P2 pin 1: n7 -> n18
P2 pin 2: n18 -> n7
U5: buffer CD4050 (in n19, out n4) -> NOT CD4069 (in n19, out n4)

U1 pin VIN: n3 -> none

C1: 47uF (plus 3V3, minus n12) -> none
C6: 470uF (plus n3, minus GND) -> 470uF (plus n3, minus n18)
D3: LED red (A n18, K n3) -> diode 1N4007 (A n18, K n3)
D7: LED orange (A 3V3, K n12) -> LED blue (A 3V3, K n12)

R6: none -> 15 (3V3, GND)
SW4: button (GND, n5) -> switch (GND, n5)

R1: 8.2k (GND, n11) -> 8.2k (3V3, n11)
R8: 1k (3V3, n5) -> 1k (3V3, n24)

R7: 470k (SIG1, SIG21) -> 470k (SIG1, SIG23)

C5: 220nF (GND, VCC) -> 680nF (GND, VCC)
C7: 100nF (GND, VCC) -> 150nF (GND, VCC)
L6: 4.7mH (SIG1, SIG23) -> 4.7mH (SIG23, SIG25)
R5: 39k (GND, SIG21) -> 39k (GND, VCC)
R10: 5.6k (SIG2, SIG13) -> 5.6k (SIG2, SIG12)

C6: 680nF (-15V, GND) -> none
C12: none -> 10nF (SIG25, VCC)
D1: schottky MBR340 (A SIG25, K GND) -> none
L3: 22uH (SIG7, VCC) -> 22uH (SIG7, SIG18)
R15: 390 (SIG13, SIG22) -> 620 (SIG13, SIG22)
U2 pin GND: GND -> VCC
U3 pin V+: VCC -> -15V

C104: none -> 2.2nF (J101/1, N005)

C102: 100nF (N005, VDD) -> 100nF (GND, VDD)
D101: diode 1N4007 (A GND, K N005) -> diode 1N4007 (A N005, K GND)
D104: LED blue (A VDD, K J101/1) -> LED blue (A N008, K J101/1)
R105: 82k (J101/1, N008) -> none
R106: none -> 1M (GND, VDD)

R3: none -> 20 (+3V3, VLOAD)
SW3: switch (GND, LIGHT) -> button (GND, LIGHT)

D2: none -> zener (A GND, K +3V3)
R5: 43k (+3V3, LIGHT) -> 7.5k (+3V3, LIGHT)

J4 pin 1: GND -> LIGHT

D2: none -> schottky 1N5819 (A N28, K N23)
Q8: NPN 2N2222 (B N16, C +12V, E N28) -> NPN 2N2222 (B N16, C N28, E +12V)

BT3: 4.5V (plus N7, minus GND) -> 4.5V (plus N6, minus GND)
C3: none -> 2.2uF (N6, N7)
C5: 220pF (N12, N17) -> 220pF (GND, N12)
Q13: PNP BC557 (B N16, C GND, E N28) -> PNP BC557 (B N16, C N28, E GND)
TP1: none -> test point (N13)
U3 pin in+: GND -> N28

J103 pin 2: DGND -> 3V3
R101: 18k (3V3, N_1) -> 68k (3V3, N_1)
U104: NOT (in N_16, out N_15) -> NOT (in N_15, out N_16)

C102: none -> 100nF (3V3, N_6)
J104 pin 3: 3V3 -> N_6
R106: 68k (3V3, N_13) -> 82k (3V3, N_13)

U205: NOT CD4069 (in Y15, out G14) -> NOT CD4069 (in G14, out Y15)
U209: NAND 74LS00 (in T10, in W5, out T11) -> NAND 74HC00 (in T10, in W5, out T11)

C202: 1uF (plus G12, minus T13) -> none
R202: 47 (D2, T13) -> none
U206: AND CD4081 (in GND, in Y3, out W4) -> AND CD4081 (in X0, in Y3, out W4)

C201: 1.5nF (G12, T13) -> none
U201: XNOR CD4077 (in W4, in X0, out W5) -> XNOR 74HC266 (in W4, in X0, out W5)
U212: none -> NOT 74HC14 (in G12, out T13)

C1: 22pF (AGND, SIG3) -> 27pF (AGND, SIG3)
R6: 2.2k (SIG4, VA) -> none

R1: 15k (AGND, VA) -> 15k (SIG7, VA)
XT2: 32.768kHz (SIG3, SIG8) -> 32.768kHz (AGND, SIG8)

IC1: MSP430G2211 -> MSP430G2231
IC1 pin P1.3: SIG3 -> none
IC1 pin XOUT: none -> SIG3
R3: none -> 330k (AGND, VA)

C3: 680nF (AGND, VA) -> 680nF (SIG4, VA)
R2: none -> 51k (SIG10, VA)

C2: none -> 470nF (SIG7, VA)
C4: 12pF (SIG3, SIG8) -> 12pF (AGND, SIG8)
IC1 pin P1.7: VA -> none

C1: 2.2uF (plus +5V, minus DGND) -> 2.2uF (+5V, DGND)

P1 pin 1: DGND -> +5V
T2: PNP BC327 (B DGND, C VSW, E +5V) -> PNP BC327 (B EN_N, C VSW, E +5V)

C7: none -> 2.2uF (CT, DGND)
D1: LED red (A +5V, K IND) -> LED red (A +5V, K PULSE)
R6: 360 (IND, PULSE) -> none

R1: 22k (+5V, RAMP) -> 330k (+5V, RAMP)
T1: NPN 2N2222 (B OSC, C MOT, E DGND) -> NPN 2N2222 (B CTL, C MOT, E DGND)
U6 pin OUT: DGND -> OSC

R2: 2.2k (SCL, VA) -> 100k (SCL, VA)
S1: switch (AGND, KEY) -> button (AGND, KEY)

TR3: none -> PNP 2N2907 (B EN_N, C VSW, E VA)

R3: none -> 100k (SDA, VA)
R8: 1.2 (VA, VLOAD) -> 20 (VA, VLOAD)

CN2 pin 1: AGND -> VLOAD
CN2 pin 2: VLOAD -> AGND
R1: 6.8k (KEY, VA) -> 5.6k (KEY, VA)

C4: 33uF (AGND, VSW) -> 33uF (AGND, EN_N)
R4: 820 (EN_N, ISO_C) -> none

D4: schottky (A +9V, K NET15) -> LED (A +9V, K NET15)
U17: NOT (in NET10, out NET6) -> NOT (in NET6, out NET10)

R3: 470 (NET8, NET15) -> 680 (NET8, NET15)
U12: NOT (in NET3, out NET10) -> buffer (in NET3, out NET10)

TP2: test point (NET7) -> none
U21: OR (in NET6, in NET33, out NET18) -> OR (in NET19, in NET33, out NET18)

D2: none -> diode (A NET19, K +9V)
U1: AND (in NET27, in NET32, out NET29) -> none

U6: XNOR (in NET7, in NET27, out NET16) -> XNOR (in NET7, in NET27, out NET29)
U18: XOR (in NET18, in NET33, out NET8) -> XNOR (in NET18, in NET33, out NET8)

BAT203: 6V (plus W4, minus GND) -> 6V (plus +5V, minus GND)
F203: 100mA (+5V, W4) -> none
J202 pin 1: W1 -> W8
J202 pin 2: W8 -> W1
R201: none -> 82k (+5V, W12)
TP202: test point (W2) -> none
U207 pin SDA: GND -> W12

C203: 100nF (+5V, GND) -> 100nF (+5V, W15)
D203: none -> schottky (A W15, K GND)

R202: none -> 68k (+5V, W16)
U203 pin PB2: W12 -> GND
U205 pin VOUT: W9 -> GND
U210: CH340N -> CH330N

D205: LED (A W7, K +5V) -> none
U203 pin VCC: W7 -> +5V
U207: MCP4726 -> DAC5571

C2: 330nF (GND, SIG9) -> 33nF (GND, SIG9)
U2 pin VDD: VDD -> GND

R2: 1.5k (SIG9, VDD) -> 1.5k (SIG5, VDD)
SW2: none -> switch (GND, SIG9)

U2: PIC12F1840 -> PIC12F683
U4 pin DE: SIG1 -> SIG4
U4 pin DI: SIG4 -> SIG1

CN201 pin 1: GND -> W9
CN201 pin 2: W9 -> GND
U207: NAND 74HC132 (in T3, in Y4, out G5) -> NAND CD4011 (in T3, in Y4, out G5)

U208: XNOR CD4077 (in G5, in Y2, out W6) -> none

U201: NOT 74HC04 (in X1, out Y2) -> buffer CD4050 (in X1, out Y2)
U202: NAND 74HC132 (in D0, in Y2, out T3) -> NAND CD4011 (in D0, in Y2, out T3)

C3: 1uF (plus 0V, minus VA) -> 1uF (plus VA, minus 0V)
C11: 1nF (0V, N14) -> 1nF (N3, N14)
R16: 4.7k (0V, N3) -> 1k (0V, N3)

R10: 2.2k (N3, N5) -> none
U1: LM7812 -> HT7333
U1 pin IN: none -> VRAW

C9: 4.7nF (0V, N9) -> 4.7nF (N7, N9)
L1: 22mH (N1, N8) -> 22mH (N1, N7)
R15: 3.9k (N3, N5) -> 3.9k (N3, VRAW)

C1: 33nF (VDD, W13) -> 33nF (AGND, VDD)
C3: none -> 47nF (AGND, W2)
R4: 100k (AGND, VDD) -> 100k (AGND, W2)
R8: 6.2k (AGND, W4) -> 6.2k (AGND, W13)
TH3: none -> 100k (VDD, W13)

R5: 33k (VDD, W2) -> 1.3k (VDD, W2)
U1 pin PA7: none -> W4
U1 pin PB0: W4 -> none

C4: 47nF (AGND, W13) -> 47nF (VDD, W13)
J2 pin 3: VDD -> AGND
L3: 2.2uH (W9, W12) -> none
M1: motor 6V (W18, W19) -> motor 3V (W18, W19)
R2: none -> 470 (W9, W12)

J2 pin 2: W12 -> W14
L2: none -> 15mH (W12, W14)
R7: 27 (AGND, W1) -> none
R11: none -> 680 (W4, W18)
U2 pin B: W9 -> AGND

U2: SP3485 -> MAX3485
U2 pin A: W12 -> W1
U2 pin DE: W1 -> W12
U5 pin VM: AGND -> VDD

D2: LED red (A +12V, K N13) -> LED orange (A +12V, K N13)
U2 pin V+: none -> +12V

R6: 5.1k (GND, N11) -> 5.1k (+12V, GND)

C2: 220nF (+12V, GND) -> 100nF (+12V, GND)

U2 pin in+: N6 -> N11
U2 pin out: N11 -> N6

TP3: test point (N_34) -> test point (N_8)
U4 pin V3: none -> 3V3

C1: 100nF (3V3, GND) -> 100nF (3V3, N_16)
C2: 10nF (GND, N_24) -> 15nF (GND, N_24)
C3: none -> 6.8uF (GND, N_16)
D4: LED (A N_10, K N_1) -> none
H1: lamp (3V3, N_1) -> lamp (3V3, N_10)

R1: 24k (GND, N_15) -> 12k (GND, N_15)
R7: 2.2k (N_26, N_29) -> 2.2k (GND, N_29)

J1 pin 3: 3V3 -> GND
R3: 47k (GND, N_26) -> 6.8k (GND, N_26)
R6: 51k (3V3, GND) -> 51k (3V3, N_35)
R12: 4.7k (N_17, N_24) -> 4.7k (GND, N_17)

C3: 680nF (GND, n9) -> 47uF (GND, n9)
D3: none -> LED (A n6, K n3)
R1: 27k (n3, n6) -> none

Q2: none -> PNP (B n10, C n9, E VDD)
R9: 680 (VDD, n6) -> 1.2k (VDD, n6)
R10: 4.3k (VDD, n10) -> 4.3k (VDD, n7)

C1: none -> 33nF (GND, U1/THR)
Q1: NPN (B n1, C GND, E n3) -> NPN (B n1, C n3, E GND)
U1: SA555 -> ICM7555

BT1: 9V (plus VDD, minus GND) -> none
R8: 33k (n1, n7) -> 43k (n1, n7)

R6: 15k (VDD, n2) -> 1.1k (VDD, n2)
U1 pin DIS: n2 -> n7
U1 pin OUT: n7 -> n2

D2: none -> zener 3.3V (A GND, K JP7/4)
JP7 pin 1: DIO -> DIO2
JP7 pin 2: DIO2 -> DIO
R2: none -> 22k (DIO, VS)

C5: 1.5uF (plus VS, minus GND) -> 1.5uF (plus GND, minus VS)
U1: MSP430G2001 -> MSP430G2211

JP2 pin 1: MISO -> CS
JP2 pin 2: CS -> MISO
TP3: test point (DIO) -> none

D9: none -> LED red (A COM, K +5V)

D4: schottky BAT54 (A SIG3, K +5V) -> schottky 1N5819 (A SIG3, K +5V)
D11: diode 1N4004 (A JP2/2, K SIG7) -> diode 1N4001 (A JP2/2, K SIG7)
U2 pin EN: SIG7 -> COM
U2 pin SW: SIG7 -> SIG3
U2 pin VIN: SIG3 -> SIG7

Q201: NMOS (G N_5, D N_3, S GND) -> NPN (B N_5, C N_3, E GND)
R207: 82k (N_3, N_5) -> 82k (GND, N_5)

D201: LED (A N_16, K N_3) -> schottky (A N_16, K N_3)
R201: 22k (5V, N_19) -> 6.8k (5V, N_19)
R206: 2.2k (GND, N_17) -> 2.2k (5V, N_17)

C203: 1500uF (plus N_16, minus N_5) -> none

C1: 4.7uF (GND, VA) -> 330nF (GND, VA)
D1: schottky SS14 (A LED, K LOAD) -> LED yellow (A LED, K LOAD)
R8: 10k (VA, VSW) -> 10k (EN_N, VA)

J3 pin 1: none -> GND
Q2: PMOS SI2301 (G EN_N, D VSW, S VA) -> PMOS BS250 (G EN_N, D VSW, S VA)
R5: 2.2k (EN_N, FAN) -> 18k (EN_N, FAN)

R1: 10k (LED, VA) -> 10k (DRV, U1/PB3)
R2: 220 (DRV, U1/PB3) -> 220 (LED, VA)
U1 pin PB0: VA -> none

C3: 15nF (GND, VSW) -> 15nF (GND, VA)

= = =

Task goal
In the entries above, the lines between the one holding "U206: AND CD4081" and the one holding "J202 pin 1: W1 -> W8", inclusive, are to be printed exactly as written, and those alone.

Answer to this problem
U206: AND CD4081 (in GND, in Y3, out W4) -> AND CD4081 (in X0, in Y3, out W4)

C201: 1.5nF (G12, T13) -> none
U201: XNOR CD4077 (in W4, in X0, out W5) -> XNOR 74HC266 (in W4, in X0, out W5)
U212: none -> NOT 74HC14 (in G12, out T13)

C1: 22pF (AGND, SIG3) -> 27pF (AGND, SIG3)
R6: 2.2k (SIG4, VA) -> none

R1: 15k (AGND, VA) -> 15k (SIG7, VA)
XT2: 32.768kHz (SIG3, SIG8) -> 32.768kHz (AGND, SIG8)

IC1: MSP430G2211 -> MSP430G2231
IC1 pin P1.3: SIG3 -> none
IC1 pin XOUT: none -> SIG3
R3: none -> 330k (AGND, VA)

C3: 680nF (AGND, VA) -> 680nF (SIG4, VA)
R2: none -> 51k (SIG10, VA)

C2: none -> 470nF (SIG7, VA)
C4: 12pF (SIG3, SIG8) -> 12pF (AGND, SIG8)
IC1 pin P1.7: VA -> none

C1: 2.2uF (plus +5V, minus DGND) -> 2.2uF (+5V, DGND)

P1 pin 1: DGND -> +5V
T2: PNP BC327 (B DGND, C VSW, E +5V) -> PNP BC327 (B EN_N, C VSW, E +5V)

C7: none -> 2.2uF (CT, DGND)
D1: LED red (A +5V, K IND) -> LED red (A +5V, K PULSE)
R6: 360 (IND, PULSE) -> none

R1: 22k (+5V, RAMP) -> 330k (+5V, RAMP)
T1: NPN 2N2222 (B OSC, C MOT, E DGND) -> NPN 2N2222 (B CTL, C MOT, E DGND)
U6 pin OUT: DGND -> OSC

R2: 2.2k (SCL, VA) -> 100k (SCL, VA)
S1: switch (AGND, KEY) -> button (AGND, KEY)

TR3: none -> PNP 2N2907 (B EN_N, C VSW, E VA)

R3: none -> 100k (SDA, VA)
R8: 1.2 (VA, VLOAD) -> 20 (VA, VLOAD)

CN2 pin 1: AGND -> VLOAD
CN2 pin 2: VLOAD -> AGND
R1: 6.8k (KEY, VA) -> 5.6k (KEY, VA)

C4: 33uF (AGND, VSW) -> 33uF (AGND, EN_N)
R4: 820 (EN_N, ISO_C) -> none

D4: schottky (A +9V, K NET15) -> LED (A +9V, K NET15)
U17: NOT (in NET10, out NET6) -> NOT (in NET6, out NET10)

R3: 470 (NET8, NET15) -> 680 (NET8, NET15)
U12: NOT (in NET3, out NET10) -> buffer (in NET3, out NET10)

TP2: test point (NET7) -> none
U21: OR (in NET6, in NET33, out NET18) -> OR (in NET19, in NET33, out NET18)

D2: none -> diode (A NET19, K +9V)
U1: AND (in NET27, in NET32, out NET29) -> none

U6: XNOR (in NET7, in NET27, out NET16) -> XNOR (in NET7, in NET27, out NET29)
U18: XOR (in NET18, in NET33, out NET8) -> XNOR (in NET18, in NET33, out NET8)

BAT203: 6V (plus W4, minus GND) -> 6V (plus +5V, minus GND)
F203: 100mA (+5V, W4) -> none
J202 pin 1: W1 -> W8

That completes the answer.